# BRIEF
Return each line below exactly as it reads, and omit any image in it.
[[ EXERCISE DATA, beginning ]]
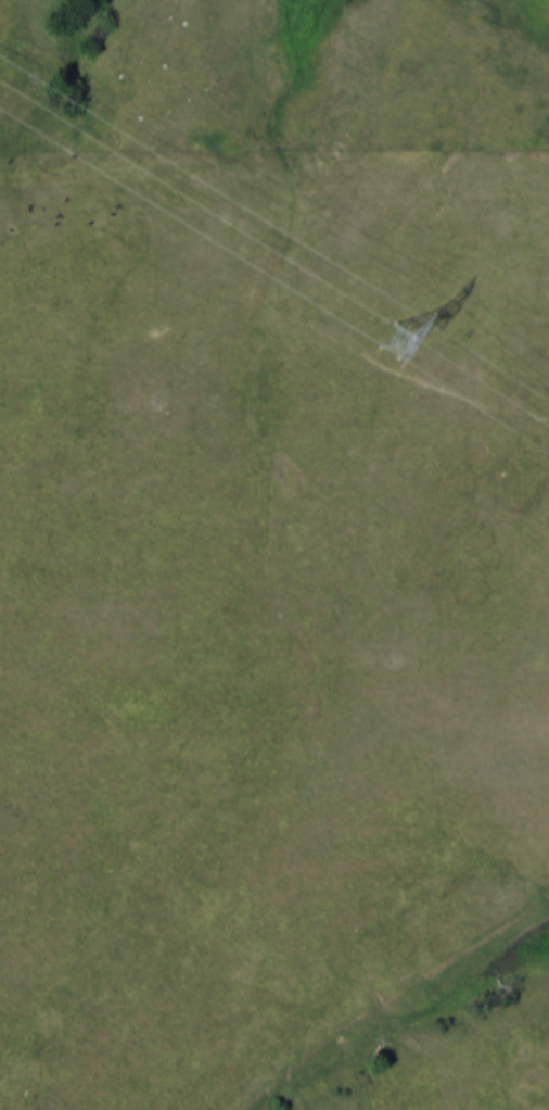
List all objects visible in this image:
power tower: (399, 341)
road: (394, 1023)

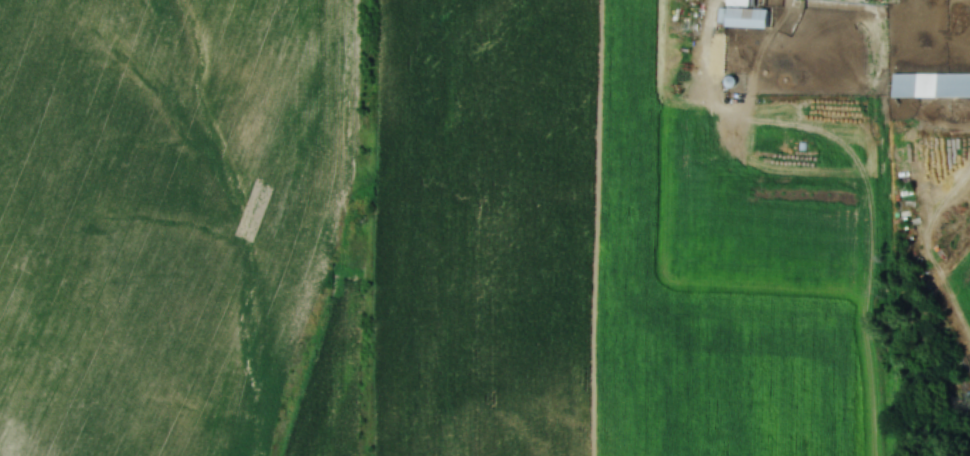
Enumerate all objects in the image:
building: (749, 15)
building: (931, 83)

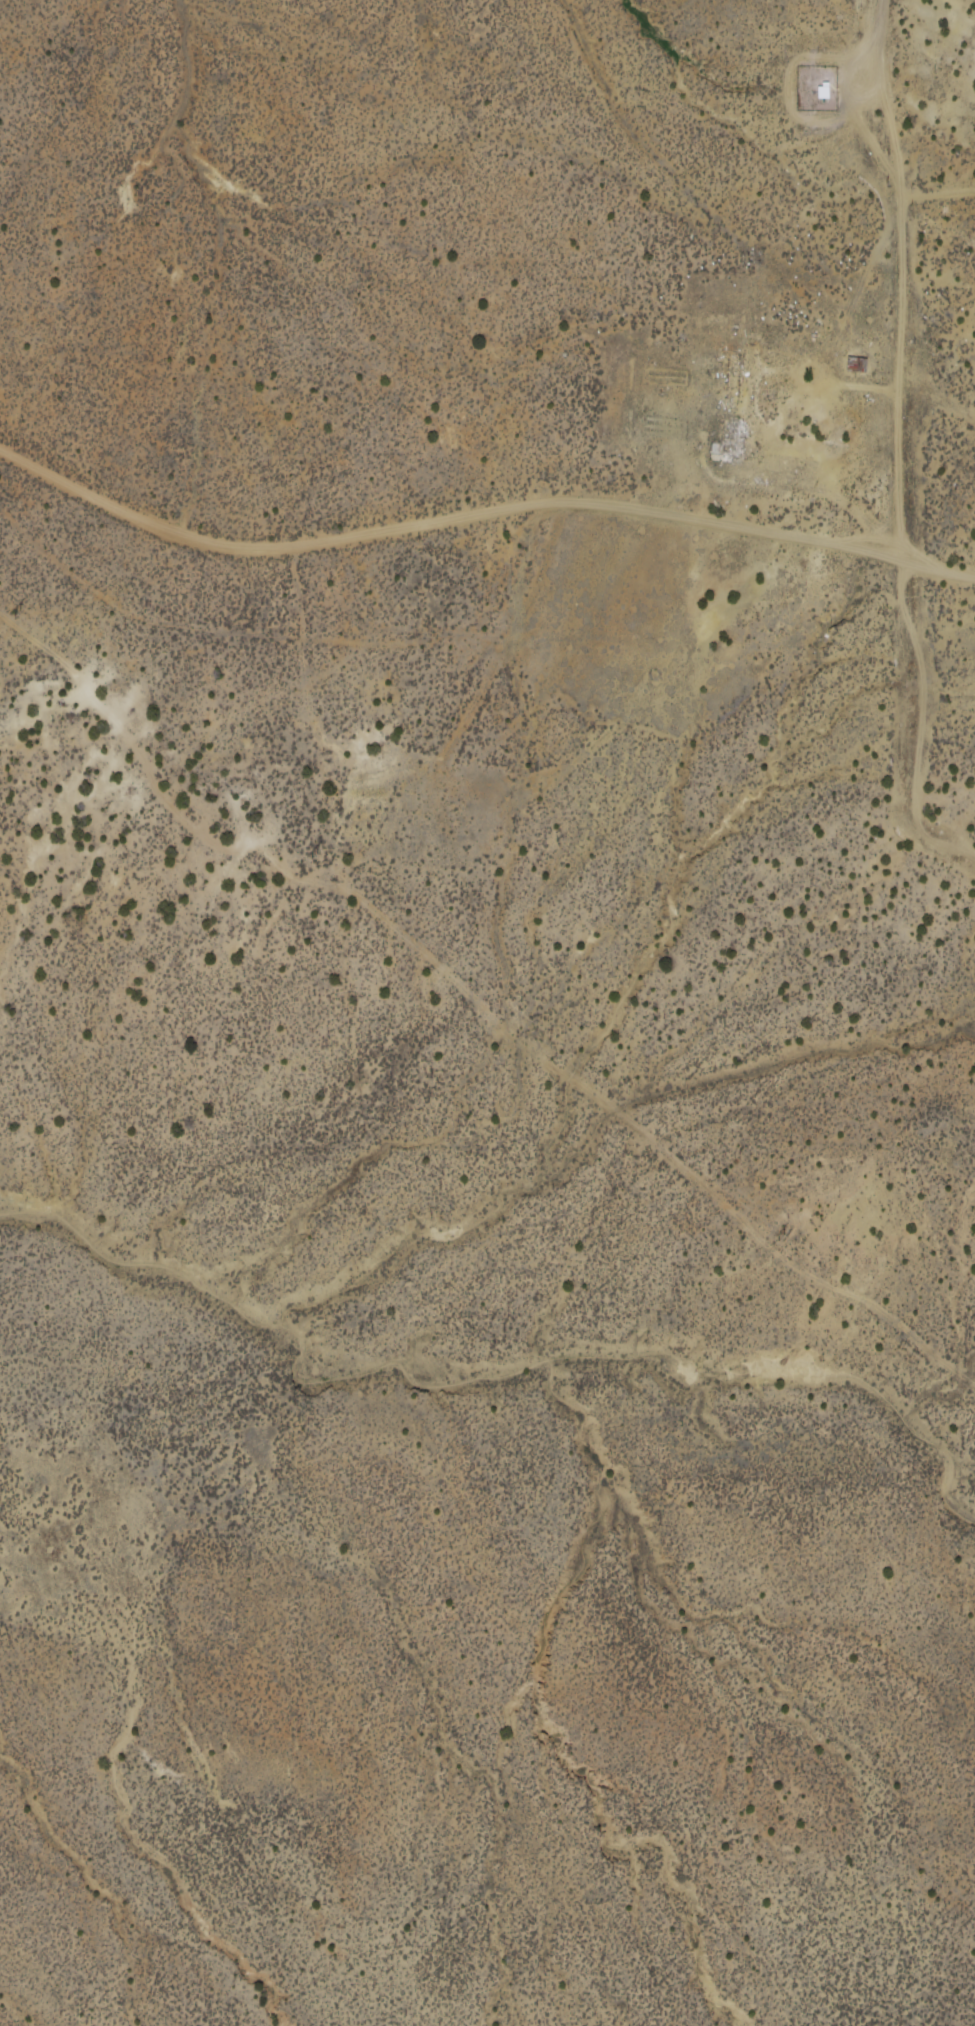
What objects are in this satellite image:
[[ EXERCISE DATA, end ]]
# SOLUTION TO THE EXERCISE
List all objects visible in this image:
power tower: (399, 341)
road: (394, 1023)

Enumerate all objects in the image:
building: (749, 15)
building: (931, 83)

What objects are in this satellite image:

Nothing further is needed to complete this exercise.